### Exercise objective
Beginning at the line that contains "green brick B1:B6", reproduce every line to the end of the material without changing any of them.

### Data provided
####################

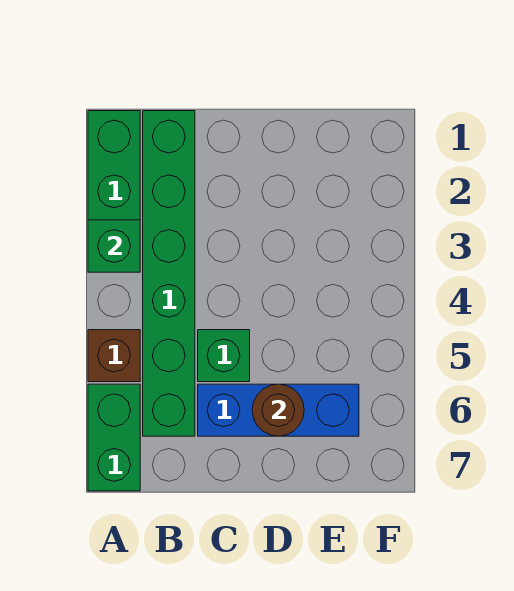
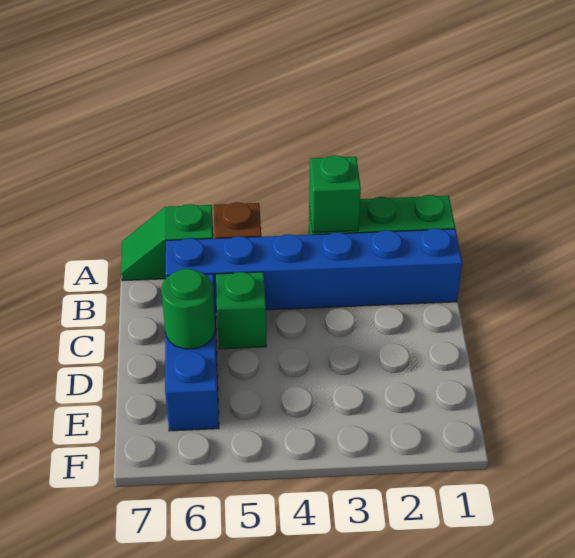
green brick A6:A7 level 1 -> green slope A6:A7 level 1 top 6
green brick B1:B6 level 1 -> blue brick B1:B6 level 1
brown round brick D6 level 2 -> green round brick D6 level 2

####################

### Response to the exercise
green brick B1:B6 level 1 -> blue brick B1:B6 level 1
brown round brick D6 level 2 -> green round brick D6 level 2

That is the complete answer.